++++ MATERIAL SHOWN ++++

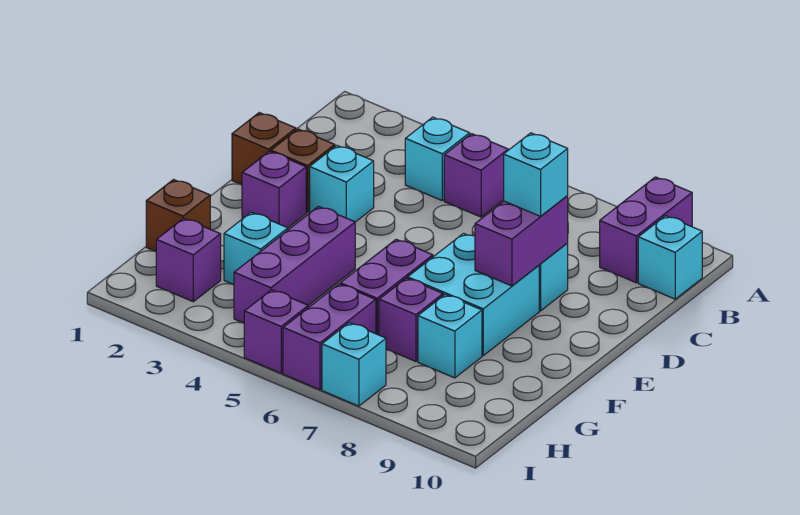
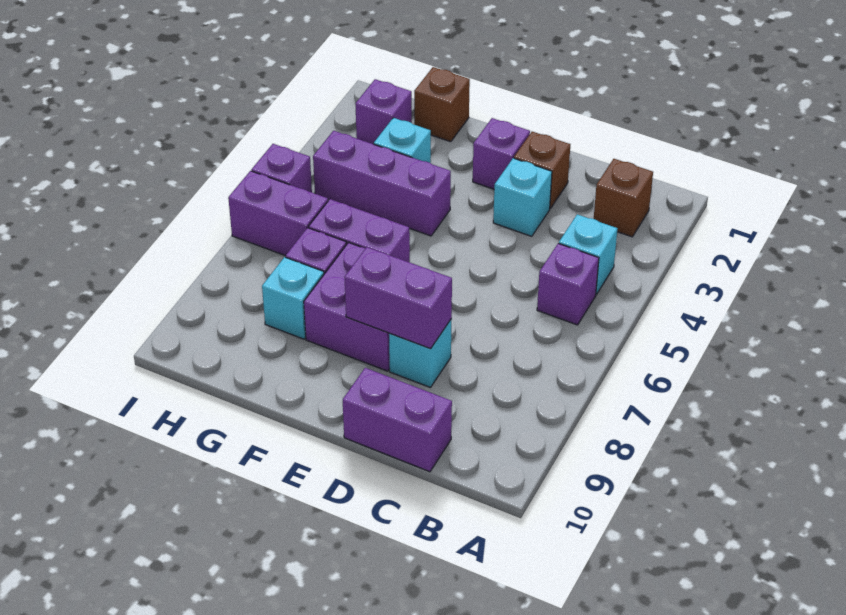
purple brick A9:B9 level 1 -> purple brick C10:D10 level 1
cyan brick B10 level 1 -> none
brown brick D1 level 1 -> brown brick B2 level 1
cyan brick D8 level 3 -> none
cyan brick E7:F8 level 1 -> purple brick E7:F8 level 1
cyan brick I7 level 1 -> none

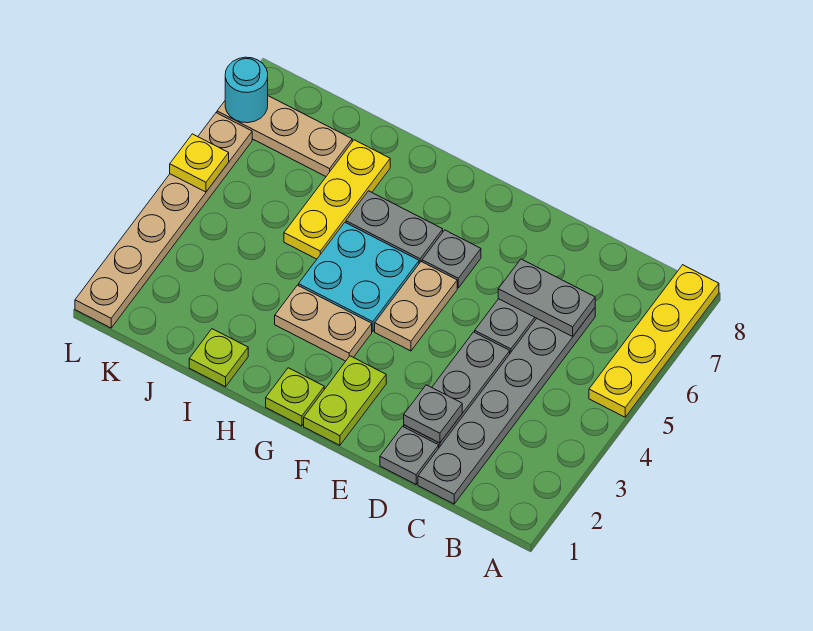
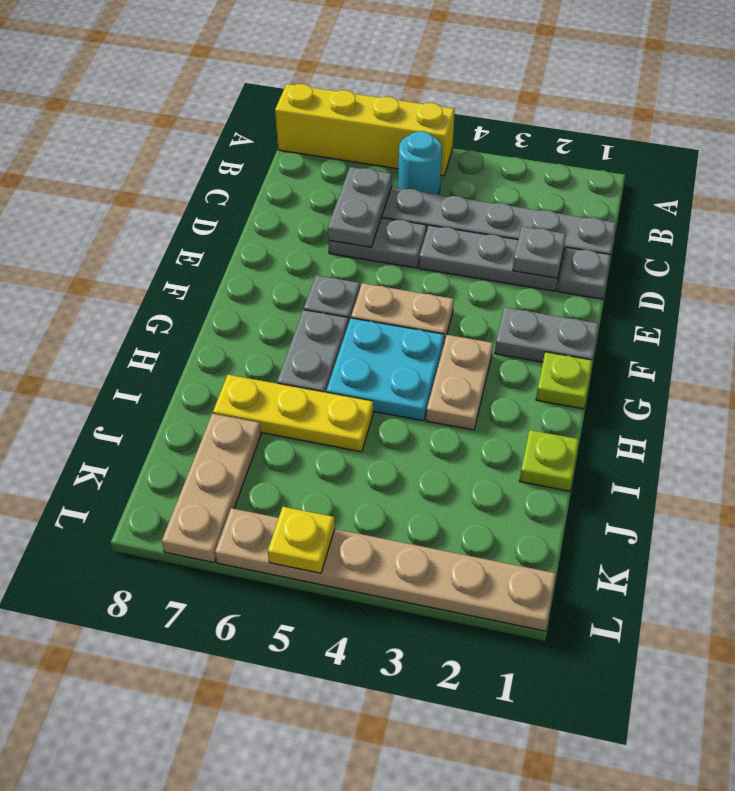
yellow plate A5:A8 level 1 -> yellow brick A5:A8 level 1
lime plate F1:F2 level 1 -> grey plate F1:F2 level 1
cyan round brick L7 level 2 -> cyan round brick B5 level 1

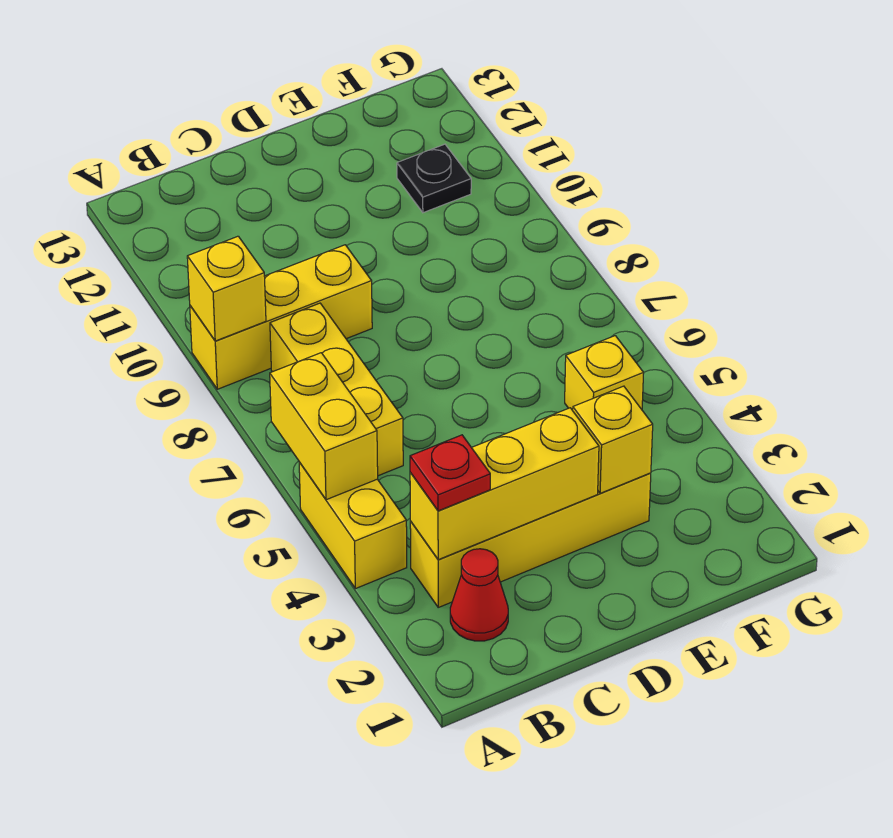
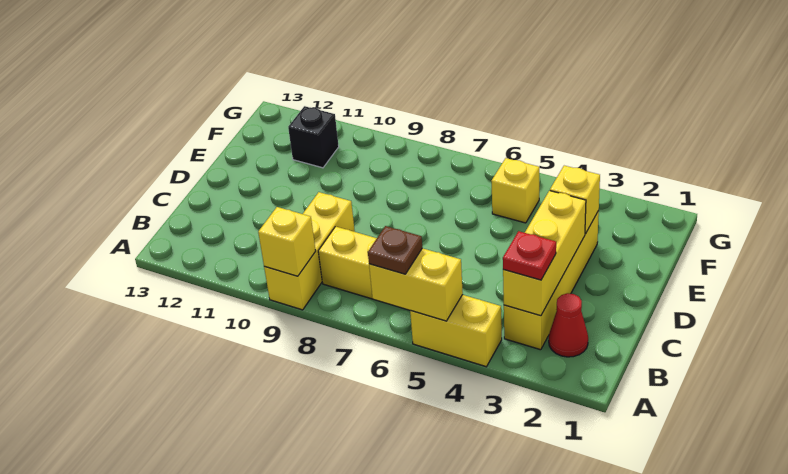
none -> brown plate A6 level 3
black plate F11 level 1 -> black brick F11 level 1

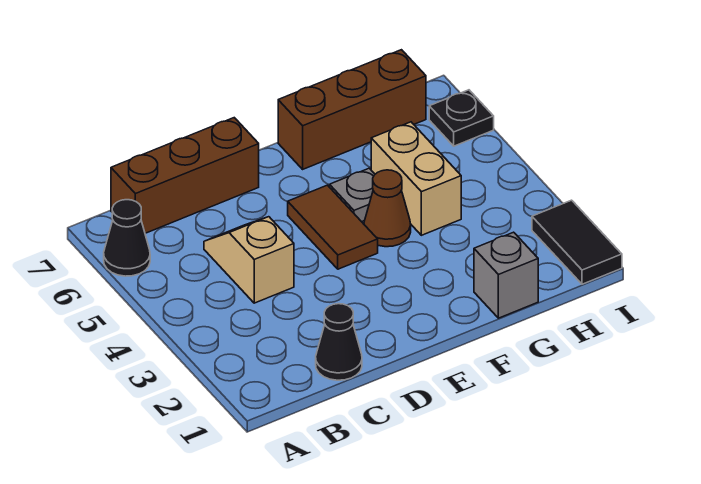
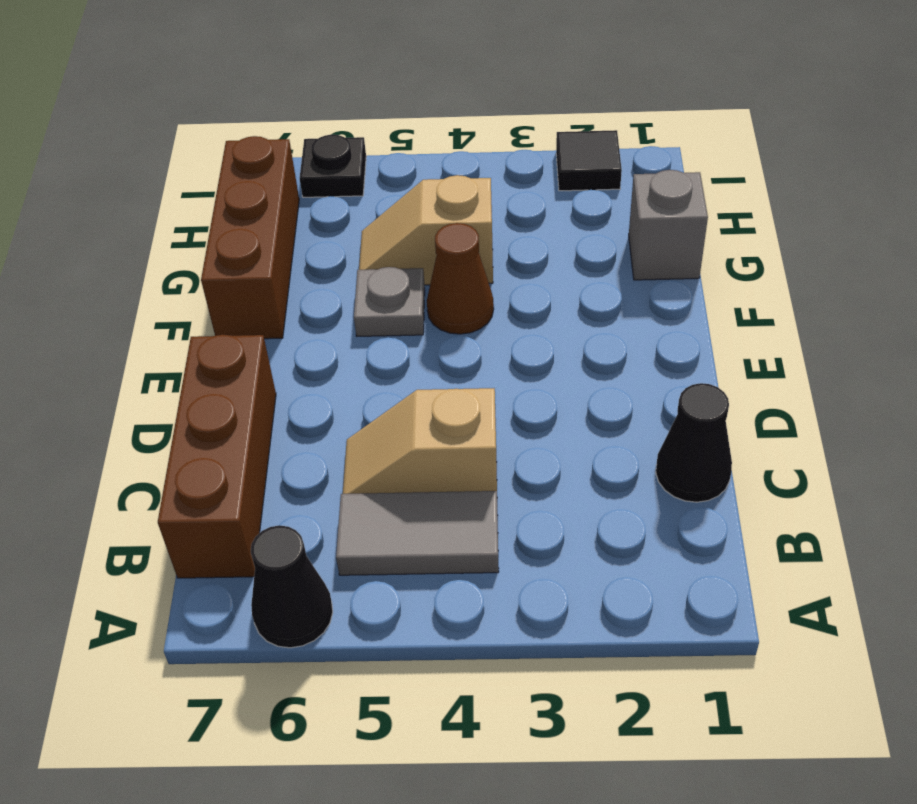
none -> grey tile B4:B5 level 1
brown tile E4:E5 level 1 -> none
tan brick G4:G5 level 1 -> tan slope G4:G5 level 1 top 4
black tile I1:I2 level 1 -> black tile I2 level 1

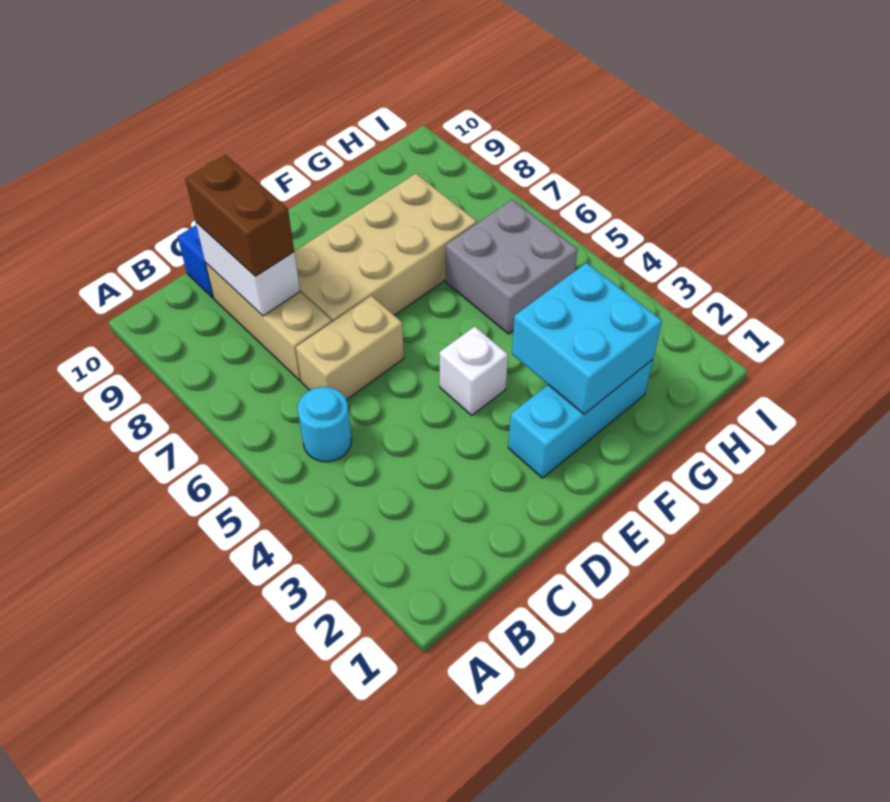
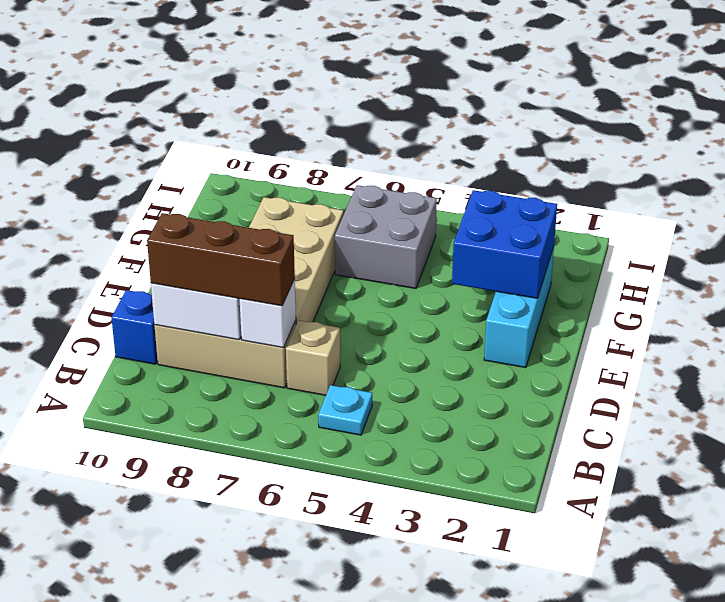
cyan round brick B5 level 1 -> cyan plate B5 level 1
tan brick C6:D6 level 1 -> tan brick C6 level 1
brown brick C8:C9 level 3 -> brown brick C7:C9 level 3
white brick E4 level 1 -> white brick C7 level 2
cyan brick F2:G3 level 2 -> blue brick F2:G3 level 2

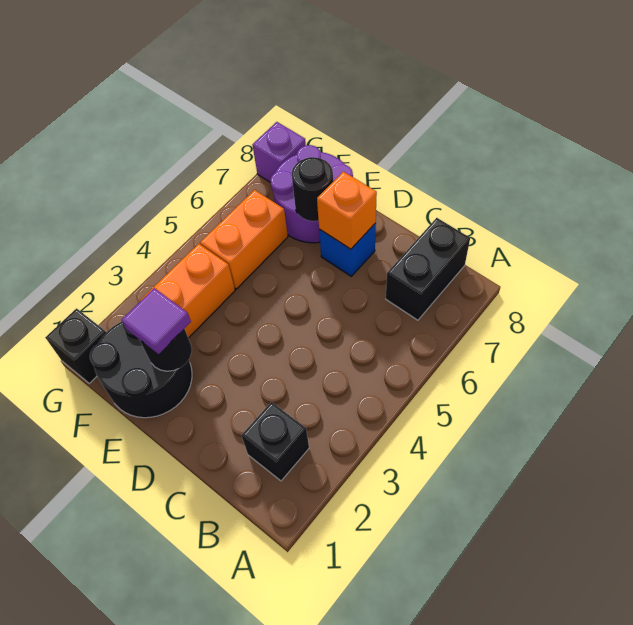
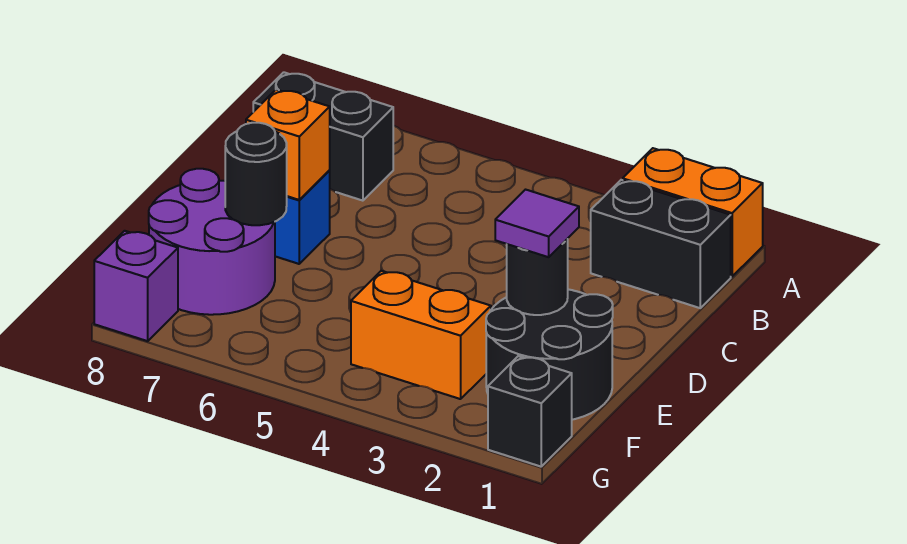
black brick B2 level 1 -> black brick B1:B2 level 1
orange brick F5:F6 level 1 -> orange brick A1:A2 level 1

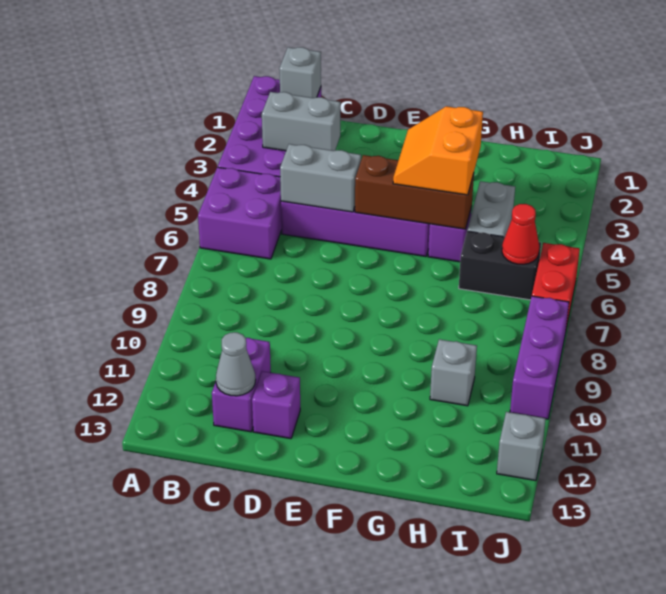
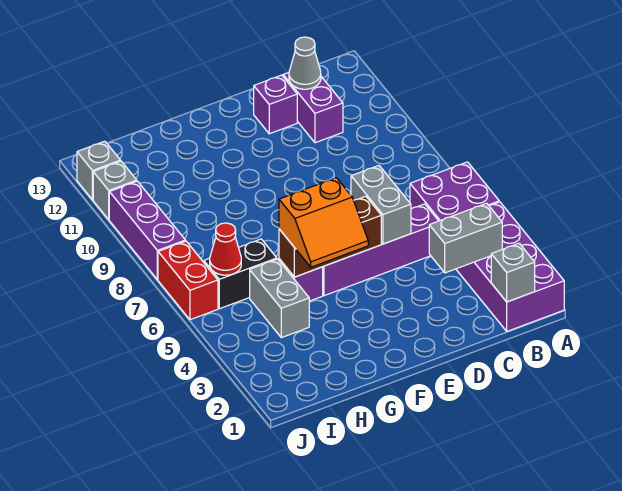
grey brick C5:D5 level 2 -> grey brick D5:D6 level 2
orange slope F4:G5 level 3 top G -> orange slope F4:G5 level 3 top 5
grey brick H10 level 1 -> grey brick J11 level 1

++++

Please say how many lines of the material above include "black", giving that number and no other words.

* EXERCISE ANSWER
3